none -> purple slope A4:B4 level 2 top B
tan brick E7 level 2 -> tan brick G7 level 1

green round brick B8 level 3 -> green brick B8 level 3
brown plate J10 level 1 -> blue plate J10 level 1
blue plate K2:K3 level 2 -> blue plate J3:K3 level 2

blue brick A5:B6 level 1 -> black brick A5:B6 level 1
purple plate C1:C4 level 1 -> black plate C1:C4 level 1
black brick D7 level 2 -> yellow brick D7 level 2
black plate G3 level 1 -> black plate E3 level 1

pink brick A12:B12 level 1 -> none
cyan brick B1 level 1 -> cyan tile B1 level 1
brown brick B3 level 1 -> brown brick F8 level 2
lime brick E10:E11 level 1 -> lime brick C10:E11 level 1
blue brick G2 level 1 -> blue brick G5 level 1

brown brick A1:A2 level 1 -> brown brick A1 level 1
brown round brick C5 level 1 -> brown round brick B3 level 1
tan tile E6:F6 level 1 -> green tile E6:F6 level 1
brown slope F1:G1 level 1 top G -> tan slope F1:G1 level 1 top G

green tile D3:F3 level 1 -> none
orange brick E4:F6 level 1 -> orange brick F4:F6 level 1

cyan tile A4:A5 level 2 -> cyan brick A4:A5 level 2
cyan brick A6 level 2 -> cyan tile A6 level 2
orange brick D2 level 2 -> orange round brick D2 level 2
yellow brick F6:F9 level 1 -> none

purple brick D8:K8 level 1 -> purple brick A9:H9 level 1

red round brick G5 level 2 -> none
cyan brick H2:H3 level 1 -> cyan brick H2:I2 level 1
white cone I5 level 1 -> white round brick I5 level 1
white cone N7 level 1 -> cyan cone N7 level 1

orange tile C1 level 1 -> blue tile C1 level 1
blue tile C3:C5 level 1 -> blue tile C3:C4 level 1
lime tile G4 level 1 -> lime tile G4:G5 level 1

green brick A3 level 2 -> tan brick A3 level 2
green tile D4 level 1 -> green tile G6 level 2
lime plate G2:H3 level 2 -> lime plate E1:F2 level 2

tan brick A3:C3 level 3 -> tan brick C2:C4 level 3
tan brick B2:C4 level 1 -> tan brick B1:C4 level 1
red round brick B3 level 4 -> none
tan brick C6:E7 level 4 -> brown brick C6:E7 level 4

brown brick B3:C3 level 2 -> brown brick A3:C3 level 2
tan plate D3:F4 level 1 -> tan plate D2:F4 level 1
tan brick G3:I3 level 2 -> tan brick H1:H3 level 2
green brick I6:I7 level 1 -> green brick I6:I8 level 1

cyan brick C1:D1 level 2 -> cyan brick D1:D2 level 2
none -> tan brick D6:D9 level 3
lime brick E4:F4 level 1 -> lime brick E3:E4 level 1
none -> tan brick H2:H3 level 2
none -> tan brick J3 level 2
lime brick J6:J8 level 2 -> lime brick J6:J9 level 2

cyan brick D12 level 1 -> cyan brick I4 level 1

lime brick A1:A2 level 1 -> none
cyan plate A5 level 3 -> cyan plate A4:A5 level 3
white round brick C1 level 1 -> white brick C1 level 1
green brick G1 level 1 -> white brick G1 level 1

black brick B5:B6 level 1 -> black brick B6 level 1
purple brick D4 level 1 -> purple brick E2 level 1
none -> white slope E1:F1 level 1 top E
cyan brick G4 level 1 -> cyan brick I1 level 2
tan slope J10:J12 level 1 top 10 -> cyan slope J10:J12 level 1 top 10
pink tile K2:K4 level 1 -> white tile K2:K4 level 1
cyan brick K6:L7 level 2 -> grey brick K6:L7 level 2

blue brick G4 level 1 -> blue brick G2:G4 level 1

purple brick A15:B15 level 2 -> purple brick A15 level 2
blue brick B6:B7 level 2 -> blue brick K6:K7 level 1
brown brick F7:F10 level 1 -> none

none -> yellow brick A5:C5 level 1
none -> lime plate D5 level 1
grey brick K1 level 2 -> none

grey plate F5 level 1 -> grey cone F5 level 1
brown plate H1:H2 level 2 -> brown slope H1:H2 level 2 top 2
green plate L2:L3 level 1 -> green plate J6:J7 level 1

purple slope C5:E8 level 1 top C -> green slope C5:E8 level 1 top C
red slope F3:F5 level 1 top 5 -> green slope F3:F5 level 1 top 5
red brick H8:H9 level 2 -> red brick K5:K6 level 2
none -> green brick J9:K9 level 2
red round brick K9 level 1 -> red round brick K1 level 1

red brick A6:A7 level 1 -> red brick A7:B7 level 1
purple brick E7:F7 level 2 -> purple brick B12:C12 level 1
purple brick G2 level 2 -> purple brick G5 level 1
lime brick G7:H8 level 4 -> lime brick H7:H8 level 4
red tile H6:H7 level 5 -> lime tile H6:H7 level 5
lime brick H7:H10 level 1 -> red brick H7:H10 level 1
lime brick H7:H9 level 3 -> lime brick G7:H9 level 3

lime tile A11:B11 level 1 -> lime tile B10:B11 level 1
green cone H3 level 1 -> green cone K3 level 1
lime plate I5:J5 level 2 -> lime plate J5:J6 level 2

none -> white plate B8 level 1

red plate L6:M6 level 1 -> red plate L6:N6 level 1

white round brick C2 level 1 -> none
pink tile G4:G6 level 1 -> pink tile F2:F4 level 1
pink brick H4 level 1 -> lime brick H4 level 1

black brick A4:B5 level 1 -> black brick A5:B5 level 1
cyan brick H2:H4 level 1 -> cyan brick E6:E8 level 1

◆ Task brief: Using the material above, return every line that holds the string "green".

◆ Result of the task:
green round brick B8 level 3 -> green brick B8 level 3
tan tile E6:F6 level 1 -> green tile E6:F6 level 1
green tile D3:F3 level 1 -> none
green brick A3 level 2 -> tan brick A3 level 2
green tile D4 level 1 -> green tile G6 level 2
green brick I6:I7 level 1 -> green brick I6:I8 level 1
green brick G1 level 1 -> white brick G1 level 1
green plate L2:L3 level 1 -> green plate J6:J7 level 1
purple slope C5:E8 level 1 top C -> green slope C5:E8 level 1 top C
red slope F3:F5 level 1 top 5 -> green slope F3:F5 level 1 top 5
none -> green brick J9:K9 level 2
green cone H3 level 1 -> green cone K3 level 1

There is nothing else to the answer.